═══ Collected data
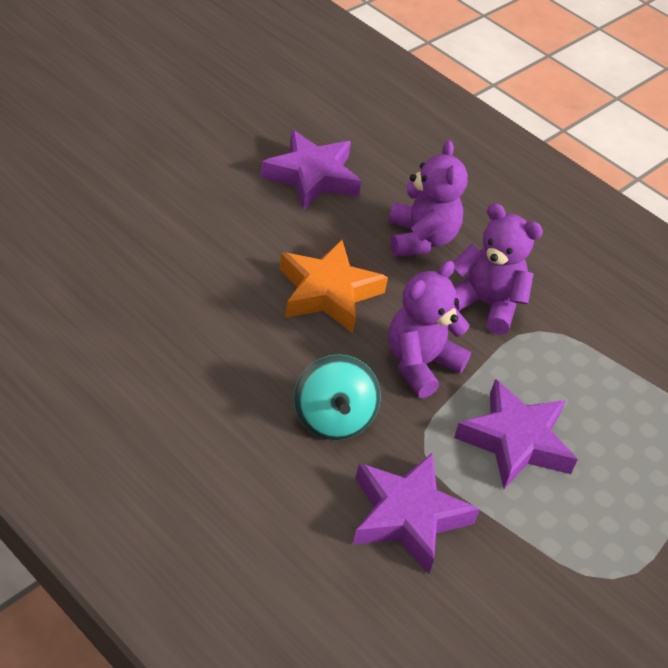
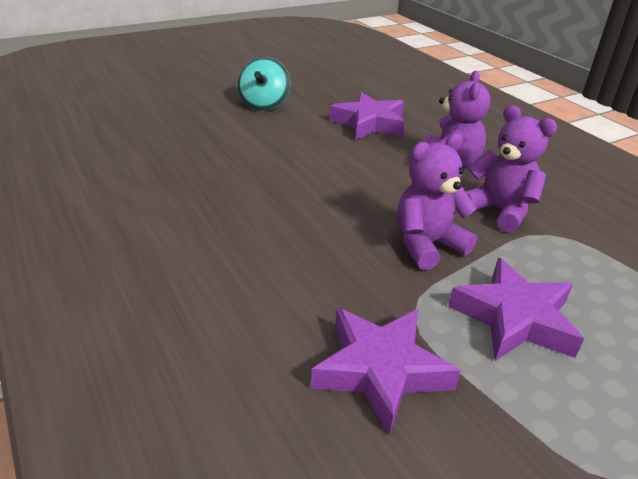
camera: 20 degrees right, 10 degrees down
(328, 292) = (358, 188): orange star -> none
(332, 419) = (330, 275): turquoise spinning top -> turquoise spinning top (264, 105)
══════
* [What the task asks] Give the data again exactly as written, with no pictures included.

* [Your solution]
camera: 20 degrees right, 10 degrees down
(328, 292) = (358, 188): orange star -> none
(332, 419) = (330, 275): turquoise spinning top -> turquoise spinning top (264, 105)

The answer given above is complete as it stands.